Exercise objective
Output each entry that follows exactly. Images stay out.

[Source information — start]

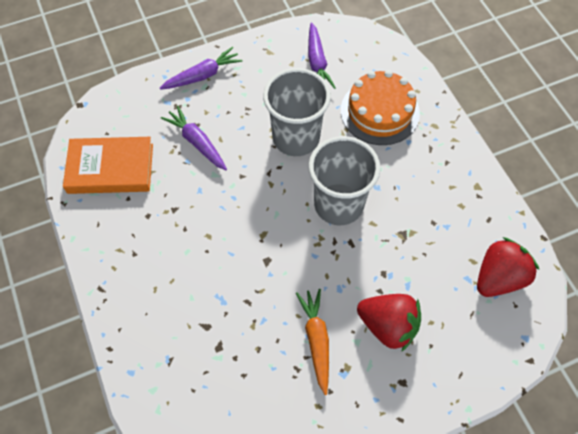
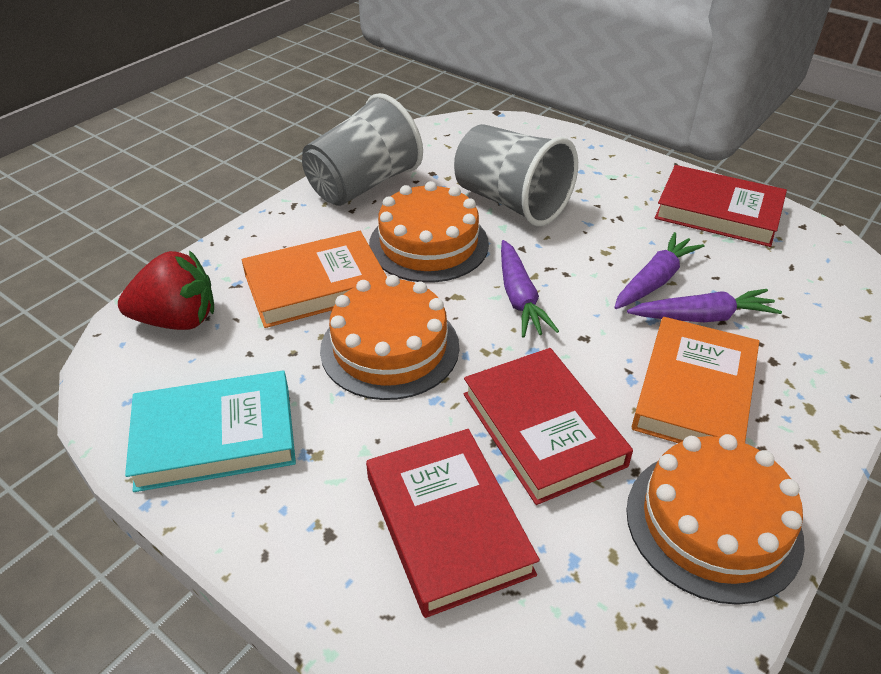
orange book: 1 -> 2
orange cake: 1 -> 3
orange carrot: 1 -> 0
red book: 0 -> 3
red strawberry: 2 -> 1
turquoise book: 0 -> 1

[Source information — finish]

Your response
orange book: 1 -> 2
orange cake: 1 -> 3
orange carrot: 1 -> 0
red book: 0 -> 3
red strawberry: 2 -> 1
turquoise book: 0 -> 1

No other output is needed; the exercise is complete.